# [Information shown]
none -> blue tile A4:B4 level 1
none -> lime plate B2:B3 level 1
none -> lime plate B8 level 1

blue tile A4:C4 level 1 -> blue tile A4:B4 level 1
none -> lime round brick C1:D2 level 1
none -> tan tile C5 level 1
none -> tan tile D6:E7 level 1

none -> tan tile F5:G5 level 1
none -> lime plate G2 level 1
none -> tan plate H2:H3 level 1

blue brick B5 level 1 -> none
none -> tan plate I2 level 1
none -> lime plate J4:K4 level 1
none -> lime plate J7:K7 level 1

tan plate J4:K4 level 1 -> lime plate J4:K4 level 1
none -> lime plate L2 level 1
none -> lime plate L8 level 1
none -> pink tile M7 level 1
* * *
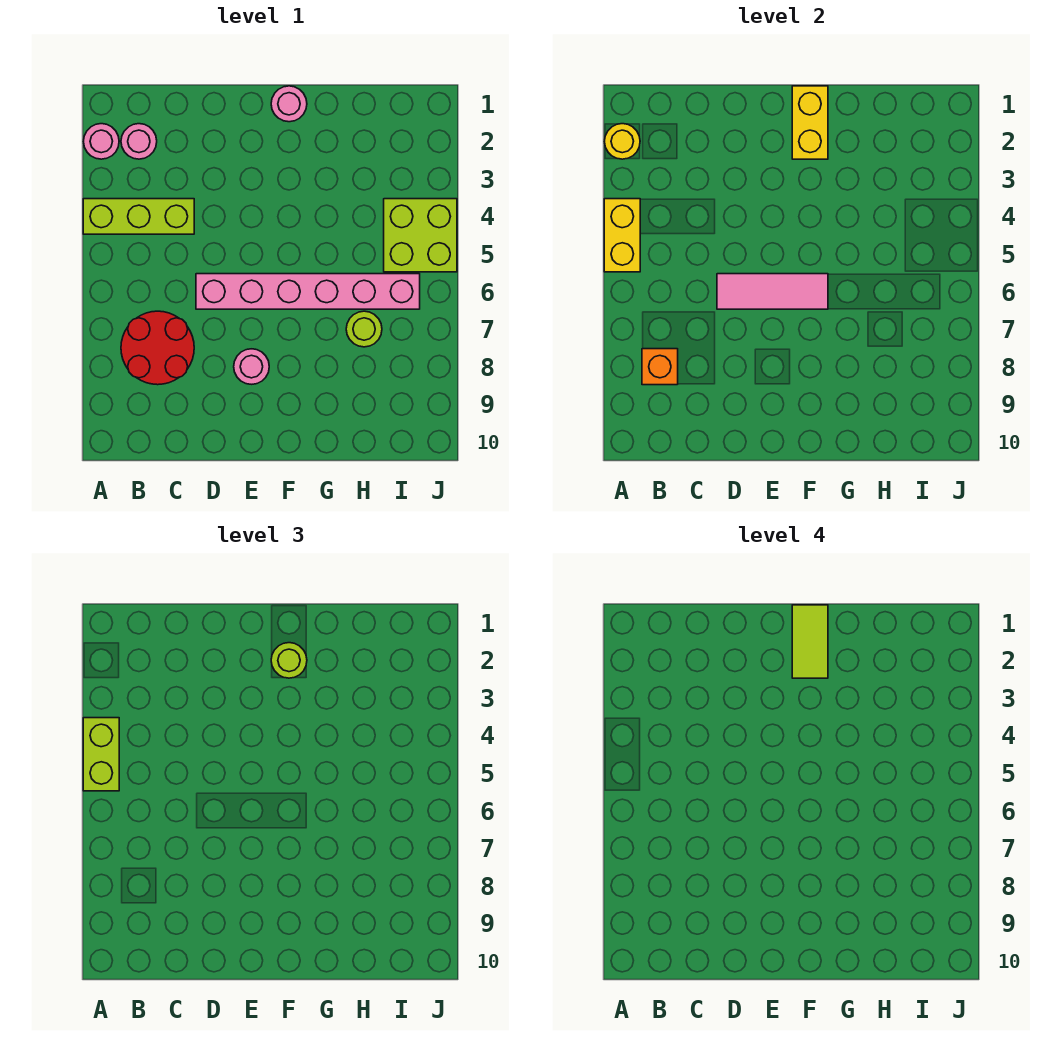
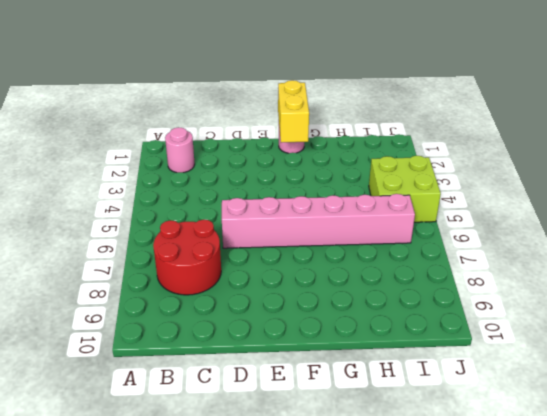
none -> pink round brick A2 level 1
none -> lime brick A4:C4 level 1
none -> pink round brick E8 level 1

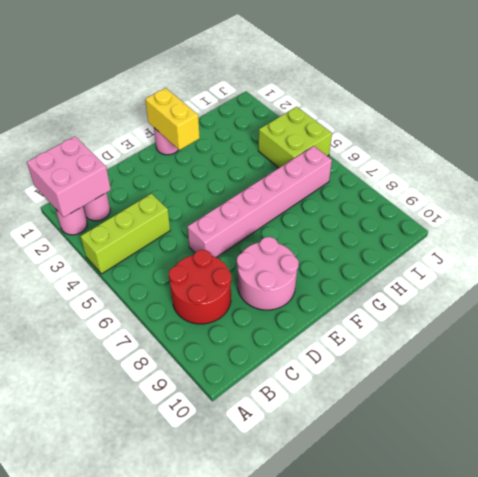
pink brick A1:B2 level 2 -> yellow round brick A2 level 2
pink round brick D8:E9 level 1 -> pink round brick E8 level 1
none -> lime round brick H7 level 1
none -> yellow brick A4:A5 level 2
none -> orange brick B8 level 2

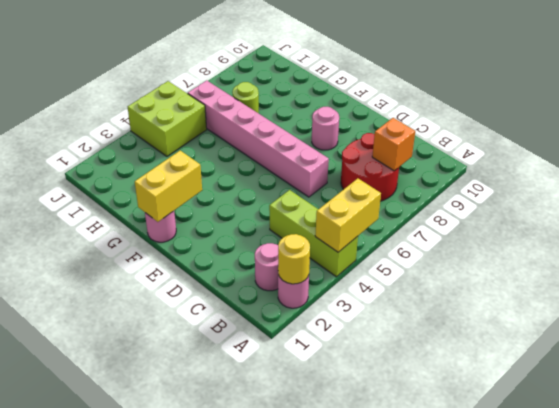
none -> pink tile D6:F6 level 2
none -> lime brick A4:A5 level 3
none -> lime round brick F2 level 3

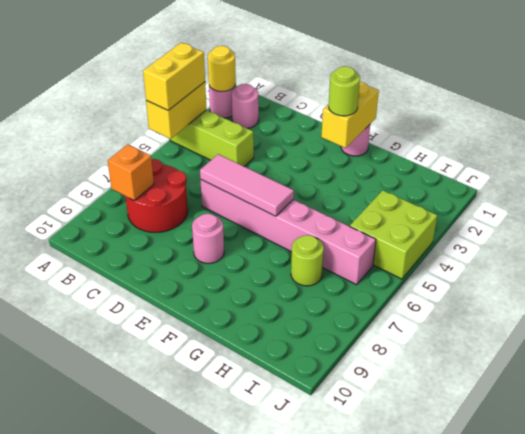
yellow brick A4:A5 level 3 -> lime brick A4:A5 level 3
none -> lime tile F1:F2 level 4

# [Task directions]
Above are the records; report each line in them that includes the word "yellow".

# [Worked solution]
pink brick A1:B2 level 2 -> yellow round brick A2 level 2
none -> yellow brick A4:A5 level 2
yellow brick A4:A5 level 3 -> lime brick A4:A5 level 3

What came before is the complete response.